> _REQUIRED TASK_: Copy out every line from the entries below without changing a word, leaving the pictures out.

>> Start

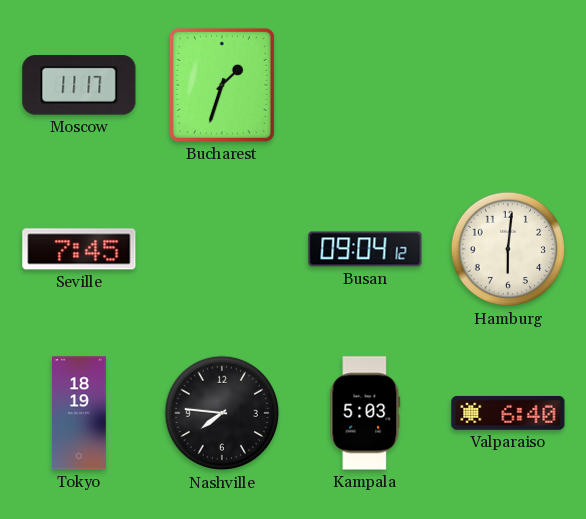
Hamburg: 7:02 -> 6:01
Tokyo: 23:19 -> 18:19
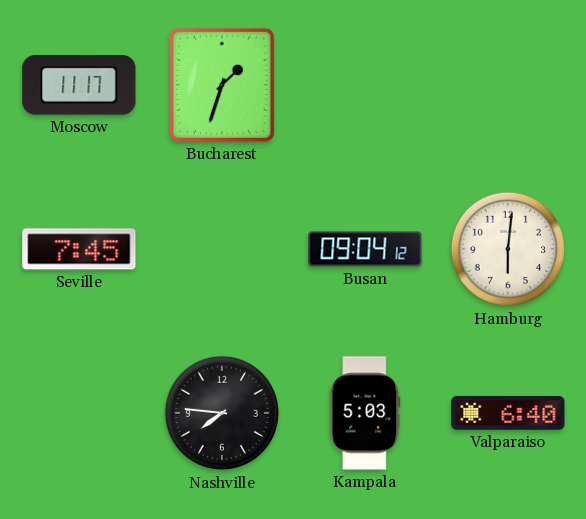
Tokyo: 18:19 -> none
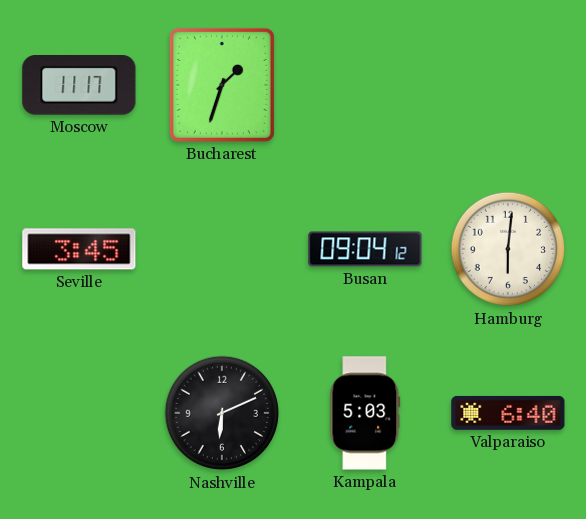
Seville: 7:45 -> 3:45
Nashville: 7:46 -> 6:11
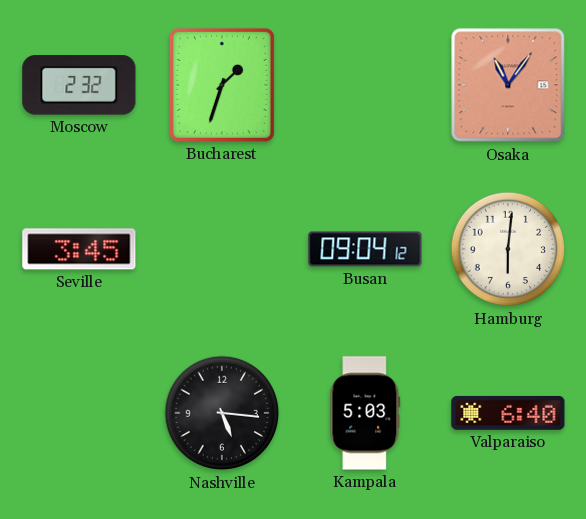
Moscow: 11:17 -> 2:32
Osaka: none -> 11:06
Nashville: 6:11 -> 5:16
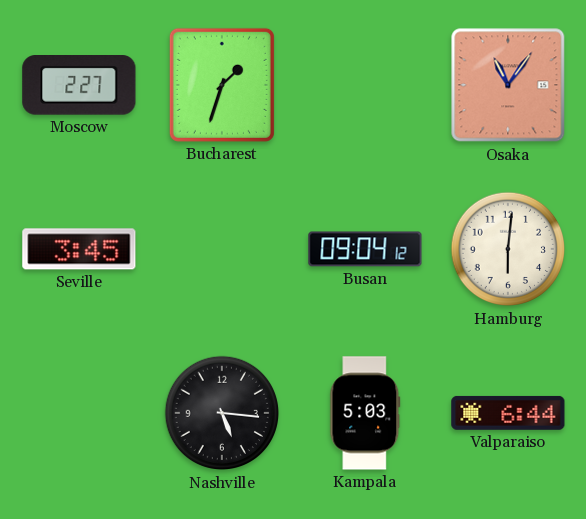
Moscow: 2:32 -> 2:27
Valparaiso: 6:40 -> 6:44
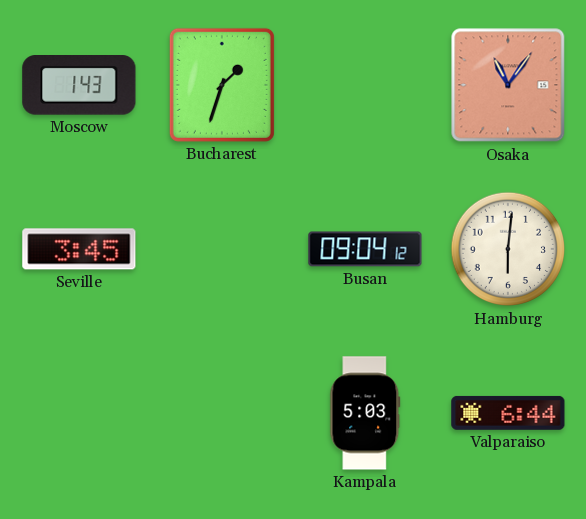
Moscow: 2:27 -> 1:43
Nashville: 5:16 -> none
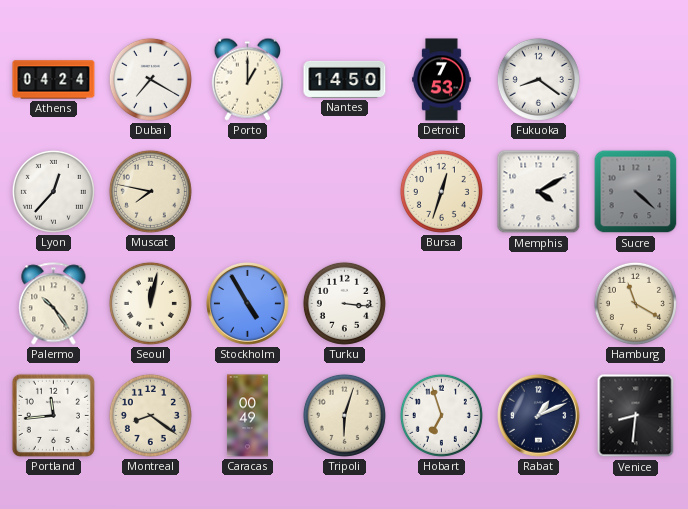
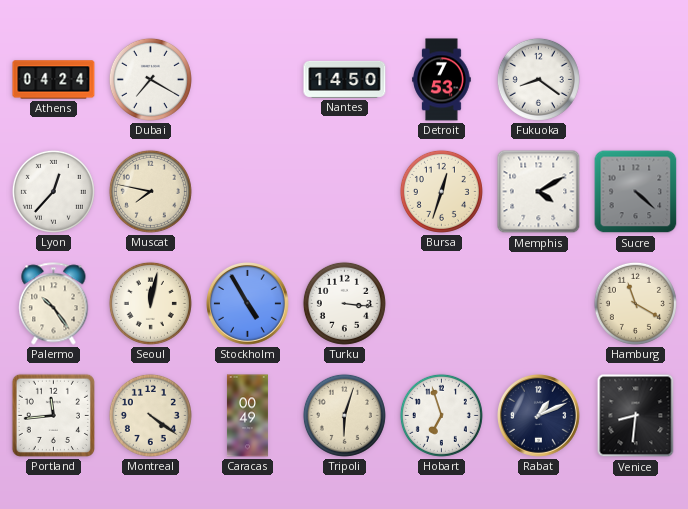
Porto: 1:00 -> none
Montreal: 8:21 -> 4:21
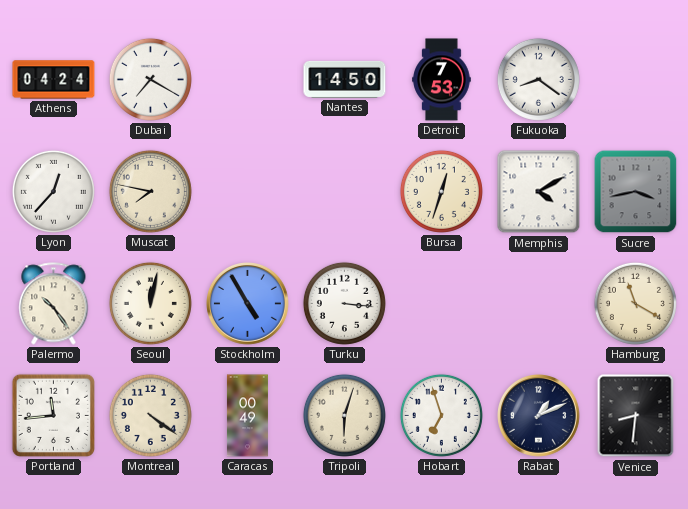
Sucre: 4:22 -> 3:43
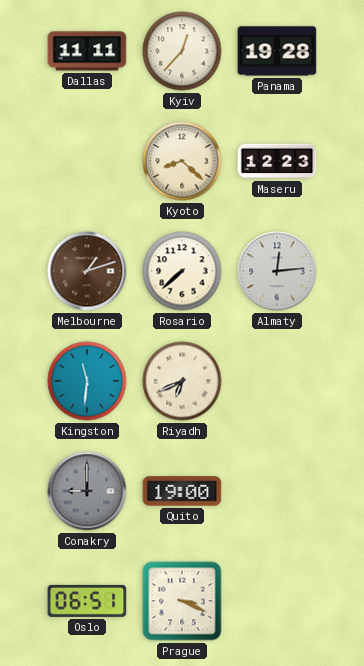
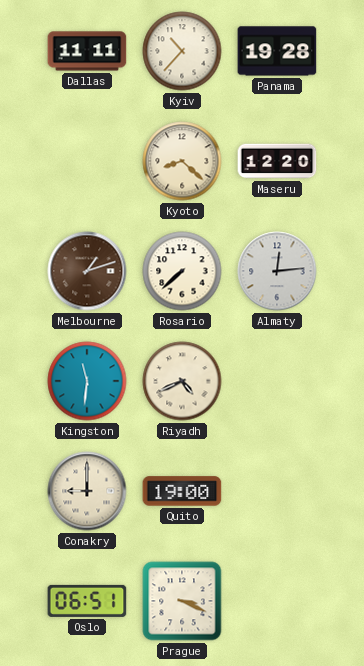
Kyiv: 12:37 -> 10:37
Maseru: 12:23 -> 12:20
Riyadh: 6:41 -> 4:41
Conakry dial: grey -> cream
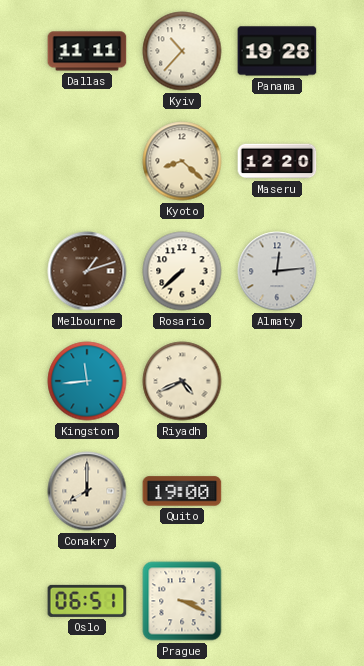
Kingston: 11:31 -> 11:44
Conakry: 9:00 -> 8:00
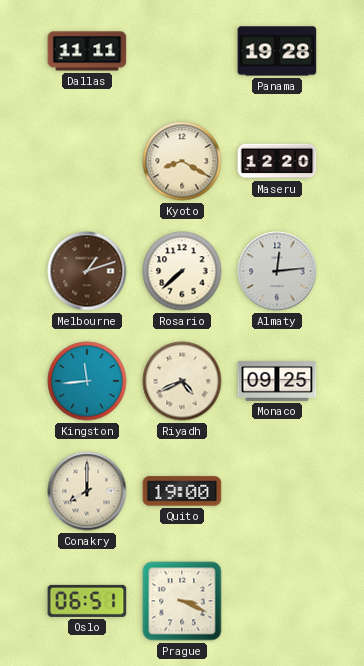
Kyiv: 10:37 -> none
Kyoto: 8:22 -> 8:20
Monaco: none -> 09:25
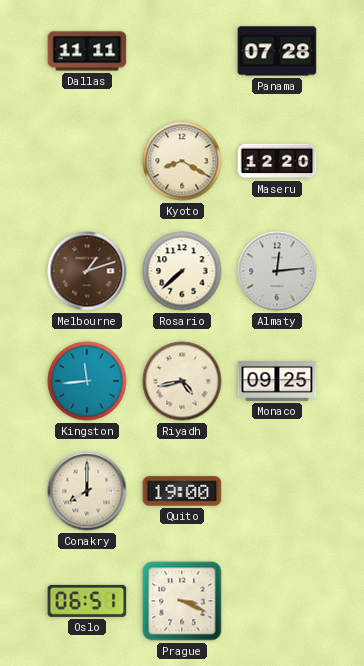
Panama: 19:28 -> 07:28
Riyadh: 4:41 -> 4:43
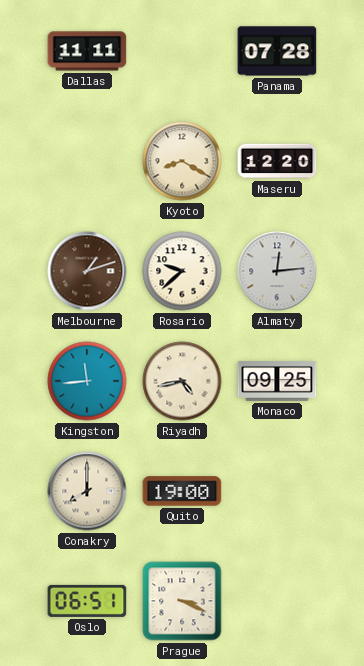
Rosario: 7:38 -> 9:38
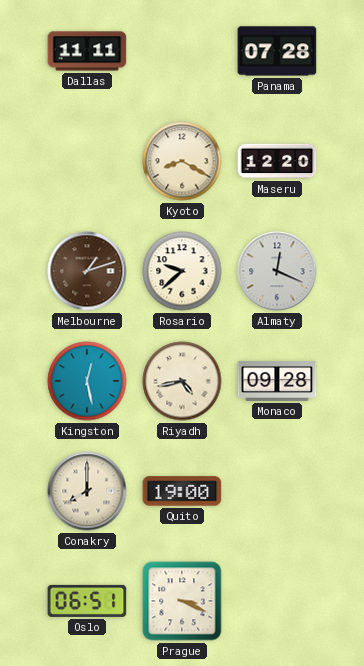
Almaty: 12:14 -> 12:19
Kingston: 11:44 -> 12:28
Monaco: 09:25 -> 09:28
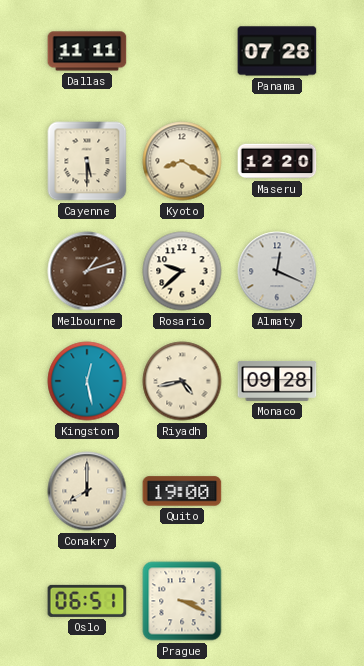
Cayenne: none -> 5:30
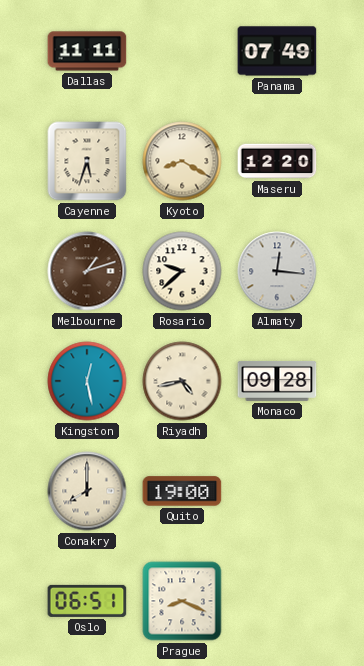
Panama: 07:28 -> 07:49
Cayenne: 5:30 -> 5:33
Almaty: 12:19 -> 12:16
Prague: 3:19 -> 8:19
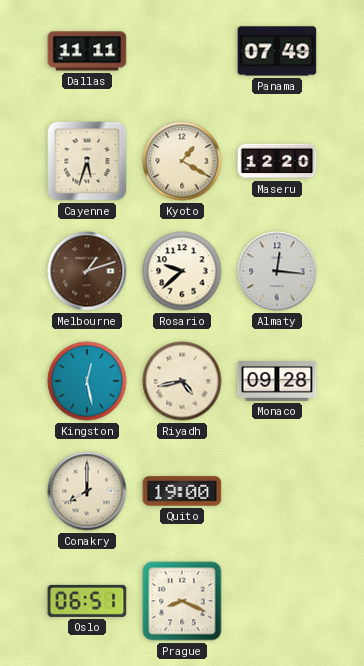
Kyoto: 8:20 -> 1:20
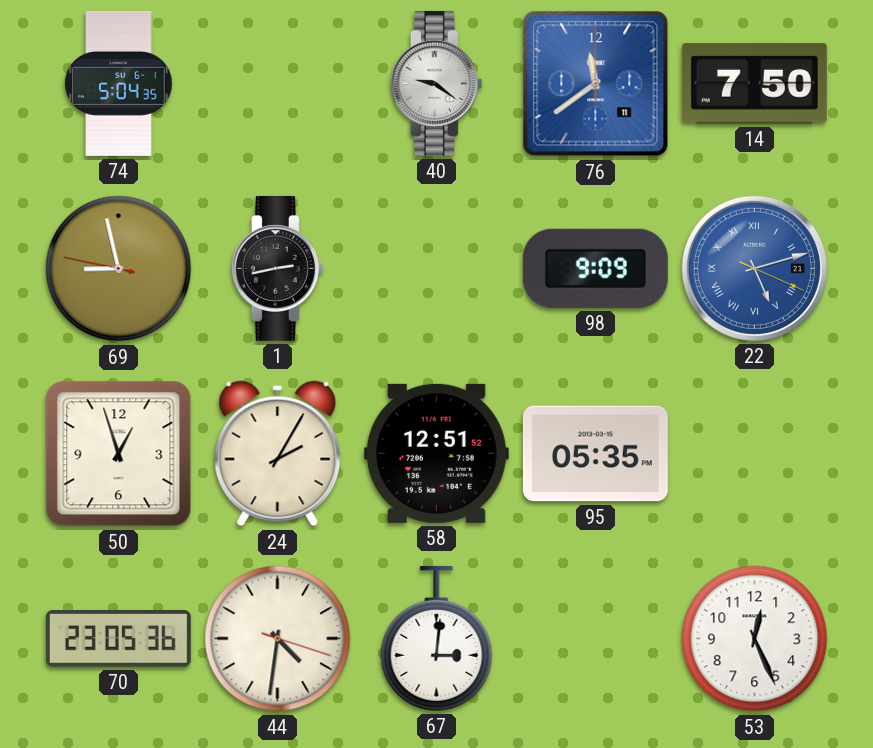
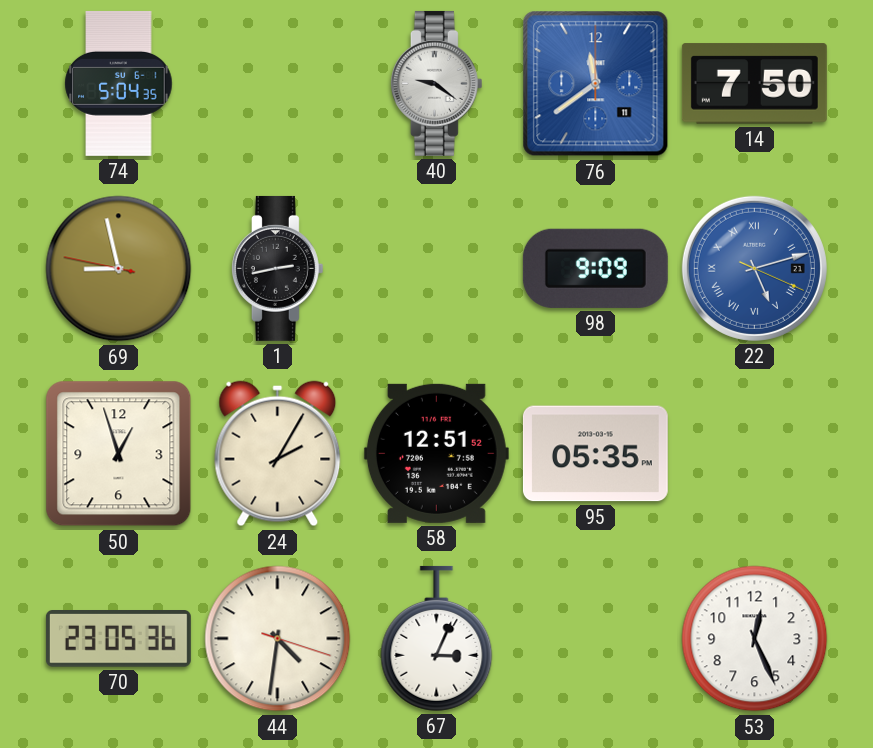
67: 3:01 -> 3:04
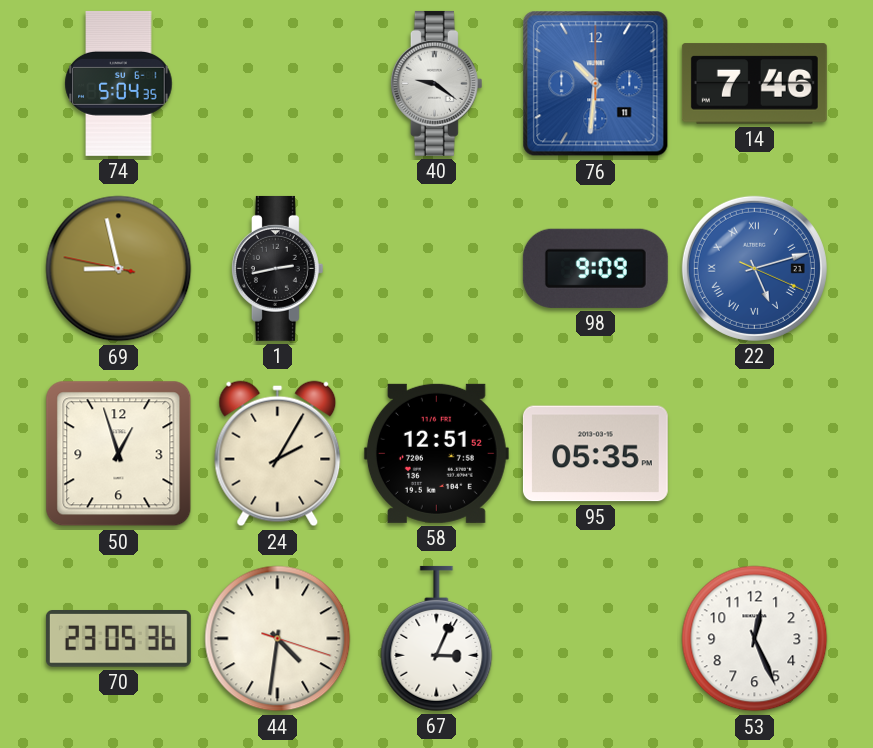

>> End

> _ANSWER BELOW_:
Hamburg: 7:02 -> 6:01
Tokyo: 23:19 -> 18:19
Tokyo: 18:19 -> none
Seville: 7:45 -> 3:45
Nashville: 7:46 -> 6:11
Moscow: 11:17 -> 2:32
Osaka: none -> 11:06
Nashville: 6:11 -> 5:16
Moscow: 2:32 -> 2:27
Valparaiso: 6:40 -> 6:44
Moscow: 2:27 -> 1:43
Nashville: 5:16 -> none
Porto: 1:00 -> none
Montreal: 8:21 -> 4:21
Sucre: 4:22 -> 3:43
Kyiv: 12:37 -> 10:37
Maseru: 12:23 -> 12:20
Riyadh: 6:41 -> 4:41
Conakry dial: grey -> cream
Kingston: 11:31 -> 11:44
Conakry: 9:00 -> 8:00
Kyiv: 10:37 -> none
Kyoto: 8:22 -> 8:20
Monaco: none -> 09:25
Panama: 19:28 -> 07:28
Riyadh: 4:41 -> 4:43
Rosario: 7:38 -> 9:38
Almaty: 12:14 -> 12:19
Kingston: 11:44 -> 12:28
Monaco: 09:25 -> 09:28
Cayenne: none -> 5:30
Panama: 07:28 -> 07:49
Cayenne: 5:30 -> 5:33
Almaty: 12:19 -> 12:16
Prague: 3:19 -> 8:19
Kyoto: 8:20 -> 1:20
67: 3:01 -> 3:04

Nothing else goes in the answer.